◆ Stated exercise: Count the lines in the dataset rows that contain the string "tuplet", and give only the number.

Start Dataset entries

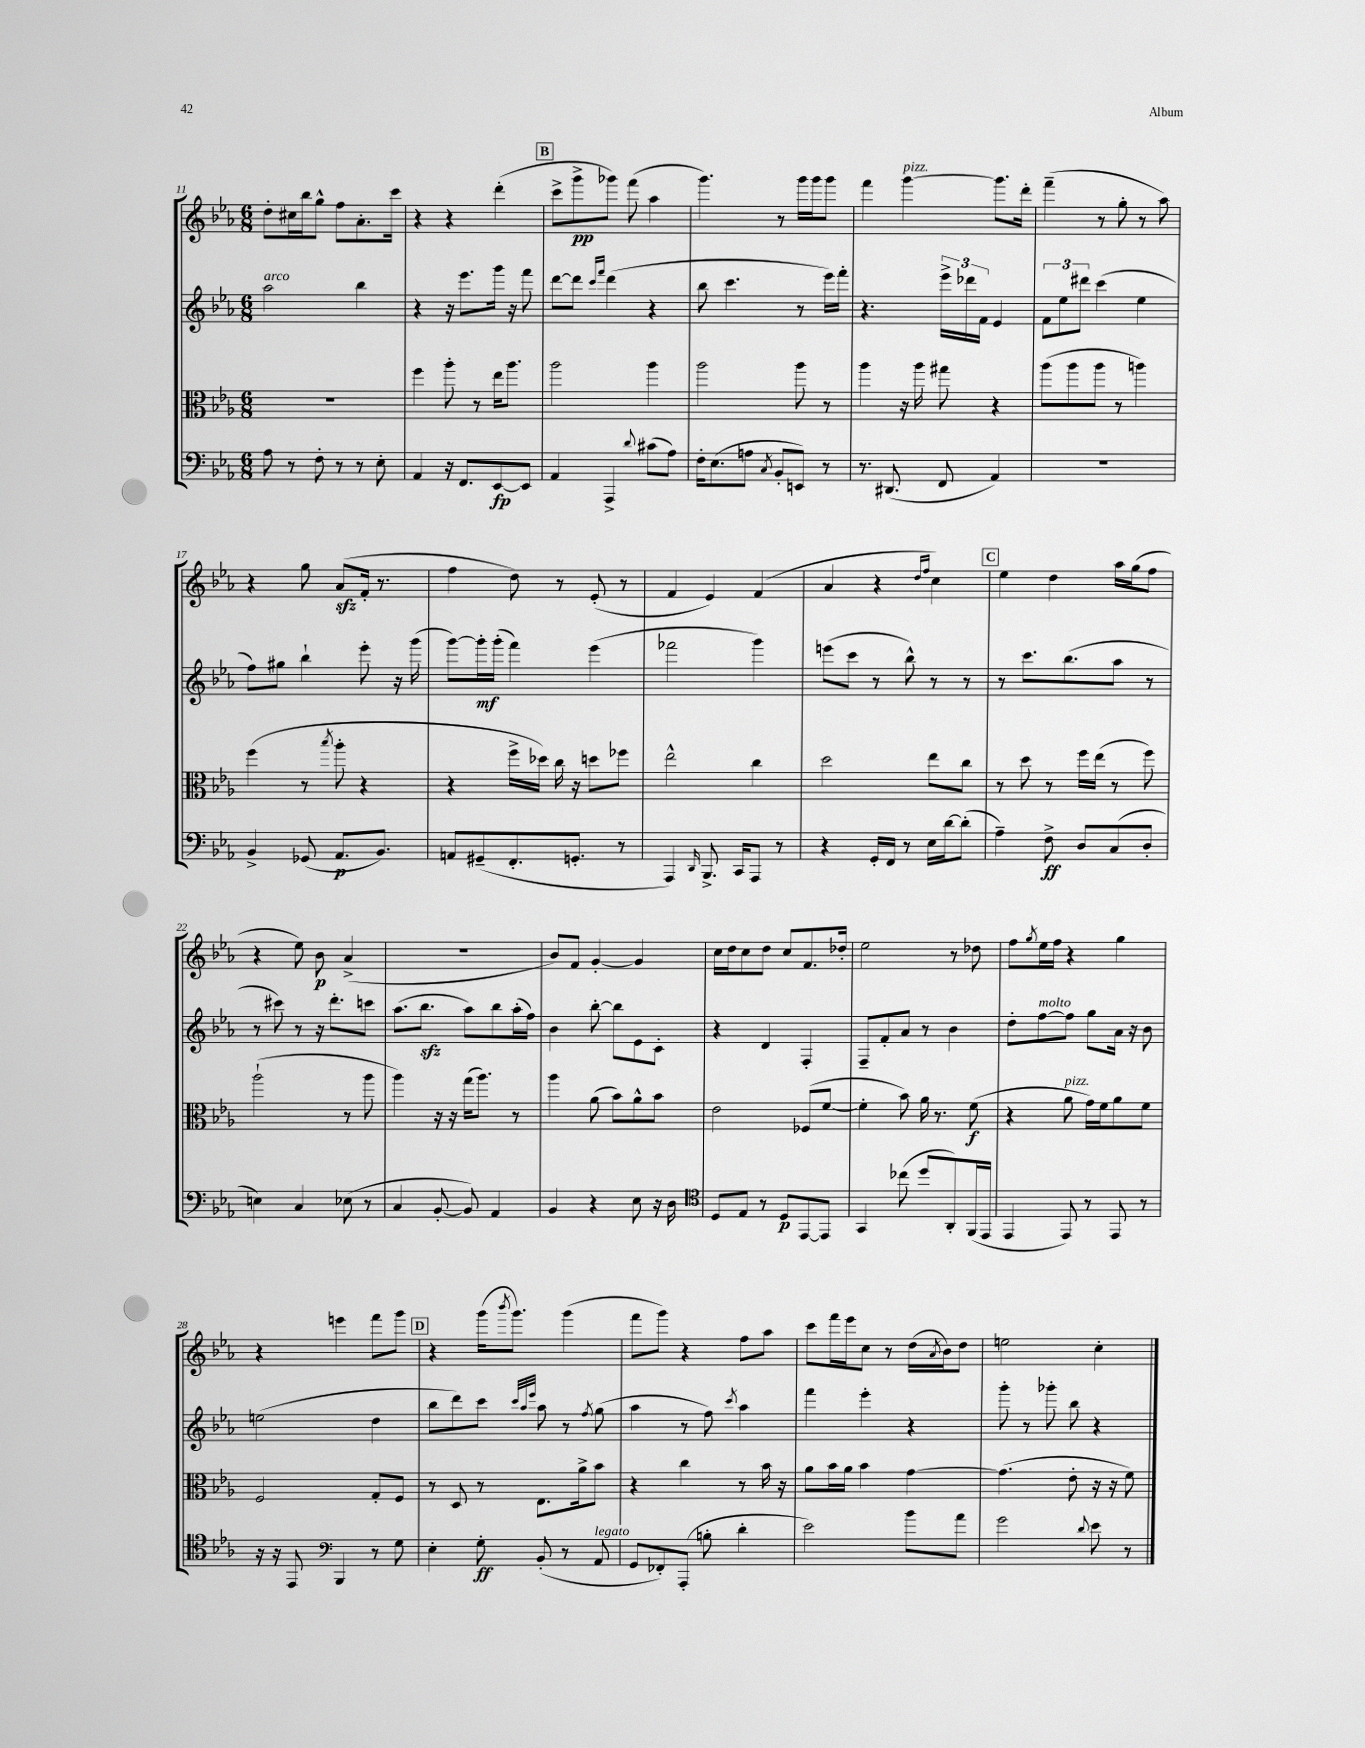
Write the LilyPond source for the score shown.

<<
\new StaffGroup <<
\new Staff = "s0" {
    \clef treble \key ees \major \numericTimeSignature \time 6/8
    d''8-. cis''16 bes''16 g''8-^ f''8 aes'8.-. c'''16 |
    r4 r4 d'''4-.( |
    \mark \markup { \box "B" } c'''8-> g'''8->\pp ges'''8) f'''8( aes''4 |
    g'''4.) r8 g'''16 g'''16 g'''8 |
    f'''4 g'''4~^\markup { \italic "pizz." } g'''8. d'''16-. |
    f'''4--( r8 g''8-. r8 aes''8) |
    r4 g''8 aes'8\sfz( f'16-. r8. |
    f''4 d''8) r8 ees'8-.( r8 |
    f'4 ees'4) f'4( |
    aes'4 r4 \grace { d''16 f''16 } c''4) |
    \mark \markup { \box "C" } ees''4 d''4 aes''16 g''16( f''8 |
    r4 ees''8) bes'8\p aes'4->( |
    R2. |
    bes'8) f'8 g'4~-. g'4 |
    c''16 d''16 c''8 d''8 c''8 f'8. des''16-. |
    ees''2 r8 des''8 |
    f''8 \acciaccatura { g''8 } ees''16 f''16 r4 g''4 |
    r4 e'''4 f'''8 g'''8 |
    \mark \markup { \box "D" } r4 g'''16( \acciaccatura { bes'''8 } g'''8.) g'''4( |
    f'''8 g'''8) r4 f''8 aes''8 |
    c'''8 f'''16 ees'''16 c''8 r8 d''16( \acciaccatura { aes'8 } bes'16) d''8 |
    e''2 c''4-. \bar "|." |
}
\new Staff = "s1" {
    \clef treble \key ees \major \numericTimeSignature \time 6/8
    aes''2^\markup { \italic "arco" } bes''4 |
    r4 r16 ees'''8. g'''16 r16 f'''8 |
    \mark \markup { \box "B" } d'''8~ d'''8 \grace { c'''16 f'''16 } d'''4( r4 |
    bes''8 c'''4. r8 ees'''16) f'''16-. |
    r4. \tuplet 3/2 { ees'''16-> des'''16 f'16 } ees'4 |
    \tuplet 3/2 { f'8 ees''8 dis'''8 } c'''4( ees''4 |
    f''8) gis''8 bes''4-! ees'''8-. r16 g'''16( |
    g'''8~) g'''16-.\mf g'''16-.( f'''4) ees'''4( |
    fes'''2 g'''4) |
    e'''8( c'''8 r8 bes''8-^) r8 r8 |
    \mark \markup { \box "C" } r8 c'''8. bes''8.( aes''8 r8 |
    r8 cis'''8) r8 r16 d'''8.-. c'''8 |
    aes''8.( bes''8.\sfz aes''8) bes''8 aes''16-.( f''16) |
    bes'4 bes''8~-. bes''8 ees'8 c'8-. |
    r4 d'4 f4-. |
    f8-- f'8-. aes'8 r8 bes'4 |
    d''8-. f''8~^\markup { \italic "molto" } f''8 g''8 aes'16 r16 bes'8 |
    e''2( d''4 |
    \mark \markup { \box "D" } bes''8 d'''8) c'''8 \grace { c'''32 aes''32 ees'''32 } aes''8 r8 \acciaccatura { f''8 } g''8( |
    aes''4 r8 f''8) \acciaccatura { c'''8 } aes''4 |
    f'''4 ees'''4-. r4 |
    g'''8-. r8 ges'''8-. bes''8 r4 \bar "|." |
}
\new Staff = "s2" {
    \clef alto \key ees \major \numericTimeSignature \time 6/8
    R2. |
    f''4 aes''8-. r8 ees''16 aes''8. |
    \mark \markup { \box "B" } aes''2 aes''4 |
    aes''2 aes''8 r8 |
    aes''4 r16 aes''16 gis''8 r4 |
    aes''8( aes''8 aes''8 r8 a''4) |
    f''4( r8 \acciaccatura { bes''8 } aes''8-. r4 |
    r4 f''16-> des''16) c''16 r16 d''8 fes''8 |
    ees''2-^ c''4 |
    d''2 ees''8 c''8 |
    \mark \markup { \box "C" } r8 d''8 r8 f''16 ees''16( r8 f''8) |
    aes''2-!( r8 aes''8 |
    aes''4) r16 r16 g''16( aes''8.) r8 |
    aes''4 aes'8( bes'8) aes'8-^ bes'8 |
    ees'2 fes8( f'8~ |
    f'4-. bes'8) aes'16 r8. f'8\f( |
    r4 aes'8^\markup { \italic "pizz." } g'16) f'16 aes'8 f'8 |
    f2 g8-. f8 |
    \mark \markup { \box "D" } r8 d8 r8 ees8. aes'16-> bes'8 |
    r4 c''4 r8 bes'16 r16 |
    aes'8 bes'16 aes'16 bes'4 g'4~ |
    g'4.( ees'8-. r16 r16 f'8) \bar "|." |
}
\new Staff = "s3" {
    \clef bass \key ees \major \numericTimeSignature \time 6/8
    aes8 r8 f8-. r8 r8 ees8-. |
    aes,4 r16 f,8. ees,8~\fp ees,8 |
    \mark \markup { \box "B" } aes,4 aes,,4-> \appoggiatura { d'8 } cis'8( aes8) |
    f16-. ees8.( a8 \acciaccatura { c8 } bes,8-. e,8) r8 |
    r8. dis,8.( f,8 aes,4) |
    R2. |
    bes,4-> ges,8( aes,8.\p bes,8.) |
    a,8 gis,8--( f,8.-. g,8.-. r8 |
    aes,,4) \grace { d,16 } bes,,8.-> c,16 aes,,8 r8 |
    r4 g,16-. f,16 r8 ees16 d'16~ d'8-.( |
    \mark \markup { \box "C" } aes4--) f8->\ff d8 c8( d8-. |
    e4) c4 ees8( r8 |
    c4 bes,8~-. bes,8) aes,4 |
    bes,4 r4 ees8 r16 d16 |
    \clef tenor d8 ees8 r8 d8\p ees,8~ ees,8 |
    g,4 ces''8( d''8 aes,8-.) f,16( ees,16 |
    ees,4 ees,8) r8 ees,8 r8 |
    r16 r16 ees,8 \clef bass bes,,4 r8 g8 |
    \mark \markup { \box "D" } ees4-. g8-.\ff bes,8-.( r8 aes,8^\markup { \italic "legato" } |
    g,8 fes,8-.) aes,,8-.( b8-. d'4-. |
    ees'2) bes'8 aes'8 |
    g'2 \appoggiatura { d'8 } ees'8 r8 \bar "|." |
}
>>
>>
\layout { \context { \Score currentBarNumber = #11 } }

End Dataset entries

◆ Task solution: 2